WHAT IS NEEDED -
Reproduce word for word the records from the line containing "so click(x=784, y=934)." to the line containing "archivist [150, 677]", including both of those lines.

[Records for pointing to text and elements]
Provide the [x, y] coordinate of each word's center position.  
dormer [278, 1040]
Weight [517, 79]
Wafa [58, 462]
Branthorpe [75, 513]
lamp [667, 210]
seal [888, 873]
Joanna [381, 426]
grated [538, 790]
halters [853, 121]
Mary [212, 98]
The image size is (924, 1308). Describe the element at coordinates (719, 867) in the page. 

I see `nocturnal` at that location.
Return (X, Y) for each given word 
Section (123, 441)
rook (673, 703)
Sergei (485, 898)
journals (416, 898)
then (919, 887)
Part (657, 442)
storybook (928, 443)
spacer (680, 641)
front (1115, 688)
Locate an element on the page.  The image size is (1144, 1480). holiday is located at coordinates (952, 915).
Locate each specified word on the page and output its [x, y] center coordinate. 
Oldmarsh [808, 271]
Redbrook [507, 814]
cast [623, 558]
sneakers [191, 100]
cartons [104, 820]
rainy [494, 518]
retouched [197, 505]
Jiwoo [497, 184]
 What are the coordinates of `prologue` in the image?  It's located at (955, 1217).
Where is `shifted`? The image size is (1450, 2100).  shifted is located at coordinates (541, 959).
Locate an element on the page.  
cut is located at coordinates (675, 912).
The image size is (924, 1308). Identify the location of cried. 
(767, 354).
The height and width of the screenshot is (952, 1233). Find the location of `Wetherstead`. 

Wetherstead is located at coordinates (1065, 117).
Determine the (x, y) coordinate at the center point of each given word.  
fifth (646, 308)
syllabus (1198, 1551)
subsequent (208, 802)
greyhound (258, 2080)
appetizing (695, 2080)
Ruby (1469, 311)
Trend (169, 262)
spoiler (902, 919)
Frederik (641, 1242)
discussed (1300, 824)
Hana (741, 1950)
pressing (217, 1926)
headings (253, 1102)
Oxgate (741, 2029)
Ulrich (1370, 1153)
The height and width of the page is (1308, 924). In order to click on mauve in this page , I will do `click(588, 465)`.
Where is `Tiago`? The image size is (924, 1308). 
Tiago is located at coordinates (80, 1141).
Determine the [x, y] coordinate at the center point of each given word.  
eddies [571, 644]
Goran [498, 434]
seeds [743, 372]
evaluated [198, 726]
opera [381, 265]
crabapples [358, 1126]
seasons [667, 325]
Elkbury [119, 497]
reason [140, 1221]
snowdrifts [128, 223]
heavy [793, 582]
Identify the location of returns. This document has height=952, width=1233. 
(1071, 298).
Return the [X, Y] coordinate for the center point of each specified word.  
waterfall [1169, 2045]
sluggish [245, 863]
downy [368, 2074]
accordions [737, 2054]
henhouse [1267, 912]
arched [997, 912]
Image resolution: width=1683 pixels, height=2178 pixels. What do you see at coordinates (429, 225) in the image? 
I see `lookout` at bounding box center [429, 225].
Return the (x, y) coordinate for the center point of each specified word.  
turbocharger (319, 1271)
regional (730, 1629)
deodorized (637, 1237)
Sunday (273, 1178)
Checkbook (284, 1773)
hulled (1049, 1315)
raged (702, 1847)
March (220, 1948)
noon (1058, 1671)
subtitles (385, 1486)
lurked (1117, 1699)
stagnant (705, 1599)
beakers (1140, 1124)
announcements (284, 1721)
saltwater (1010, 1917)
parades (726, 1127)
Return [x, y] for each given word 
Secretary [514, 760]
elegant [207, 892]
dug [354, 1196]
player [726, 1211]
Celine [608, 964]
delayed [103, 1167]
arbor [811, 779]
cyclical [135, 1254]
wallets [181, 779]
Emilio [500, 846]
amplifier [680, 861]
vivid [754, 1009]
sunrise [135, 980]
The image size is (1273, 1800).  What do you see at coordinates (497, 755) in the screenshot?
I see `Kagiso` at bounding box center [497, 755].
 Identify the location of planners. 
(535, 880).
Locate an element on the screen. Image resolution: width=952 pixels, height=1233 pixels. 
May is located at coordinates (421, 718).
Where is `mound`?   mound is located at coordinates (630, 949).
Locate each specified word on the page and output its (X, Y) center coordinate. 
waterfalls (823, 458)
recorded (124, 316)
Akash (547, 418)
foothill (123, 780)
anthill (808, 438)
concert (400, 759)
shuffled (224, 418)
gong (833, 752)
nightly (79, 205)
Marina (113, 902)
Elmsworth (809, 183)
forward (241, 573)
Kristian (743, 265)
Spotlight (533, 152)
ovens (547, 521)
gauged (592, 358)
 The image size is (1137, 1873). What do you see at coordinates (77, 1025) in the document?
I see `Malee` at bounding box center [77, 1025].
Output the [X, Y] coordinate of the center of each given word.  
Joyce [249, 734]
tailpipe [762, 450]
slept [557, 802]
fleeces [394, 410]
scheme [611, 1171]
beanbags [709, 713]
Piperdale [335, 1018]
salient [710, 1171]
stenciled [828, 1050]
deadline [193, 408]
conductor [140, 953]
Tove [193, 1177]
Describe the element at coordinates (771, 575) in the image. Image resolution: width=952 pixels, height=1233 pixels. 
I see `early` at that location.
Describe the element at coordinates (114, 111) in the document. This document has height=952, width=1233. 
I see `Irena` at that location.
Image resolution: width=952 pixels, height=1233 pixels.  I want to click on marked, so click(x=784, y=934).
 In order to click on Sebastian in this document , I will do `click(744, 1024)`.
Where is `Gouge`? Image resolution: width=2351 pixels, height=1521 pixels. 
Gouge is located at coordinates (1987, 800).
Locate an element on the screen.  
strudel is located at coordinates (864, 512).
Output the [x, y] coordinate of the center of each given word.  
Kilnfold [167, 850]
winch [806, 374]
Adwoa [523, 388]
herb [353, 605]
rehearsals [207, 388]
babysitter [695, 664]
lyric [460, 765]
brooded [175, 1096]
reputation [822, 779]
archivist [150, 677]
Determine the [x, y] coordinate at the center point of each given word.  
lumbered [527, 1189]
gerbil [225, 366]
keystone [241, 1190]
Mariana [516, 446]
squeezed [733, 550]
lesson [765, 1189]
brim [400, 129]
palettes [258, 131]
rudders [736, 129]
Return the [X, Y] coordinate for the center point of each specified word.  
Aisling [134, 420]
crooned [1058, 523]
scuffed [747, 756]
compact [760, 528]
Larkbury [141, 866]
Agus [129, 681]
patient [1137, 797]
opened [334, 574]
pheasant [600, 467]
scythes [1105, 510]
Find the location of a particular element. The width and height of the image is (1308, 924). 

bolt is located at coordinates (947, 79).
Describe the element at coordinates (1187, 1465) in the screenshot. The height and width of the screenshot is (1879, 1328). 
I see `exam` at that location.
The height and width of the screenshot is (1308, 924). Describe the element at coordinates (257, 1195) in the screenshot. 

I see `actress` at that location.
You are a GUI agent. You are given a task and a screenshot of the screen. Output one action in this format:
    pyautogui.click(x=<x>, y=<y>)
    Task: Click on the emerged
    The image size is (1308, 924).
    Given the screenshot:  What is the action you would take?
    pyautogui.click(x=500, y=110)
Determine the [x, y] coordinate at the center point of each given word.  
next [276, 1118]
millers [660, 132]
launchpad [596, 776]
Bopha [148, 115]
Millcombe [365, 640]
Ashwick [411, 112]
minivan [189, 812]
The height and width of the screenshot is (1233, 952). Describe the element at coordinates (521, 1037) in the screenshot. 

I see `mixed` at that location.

OUTPUT FOR THIS TASK -
Image resolution: width=952 pixels, height=1233 pixels.  I want to click on marked, so click(x=784, y=934).
 In order to click on Sebastian in this document , I will do `click(744, 1024)`.
Where is `Gouge`? Image resolution: width=2351 pixels, height=1521 pixels. 
Gouge is located at coordinates (1987, 800).
Locate an element on the screen.  
strudel is located at coordinates (864, 512).
Output the [x, y] coordinate of the center of each given word.  
Kilnfold [167, 850]
winch [806, 374]
Adwoa [523, 388]
herb [353, 605]
rehearsals [207, 388]
babysitter [695, 664]
lyric [460, 765]
brooded [175, 1096]
reputation [822, 779]
archivist [150, 677]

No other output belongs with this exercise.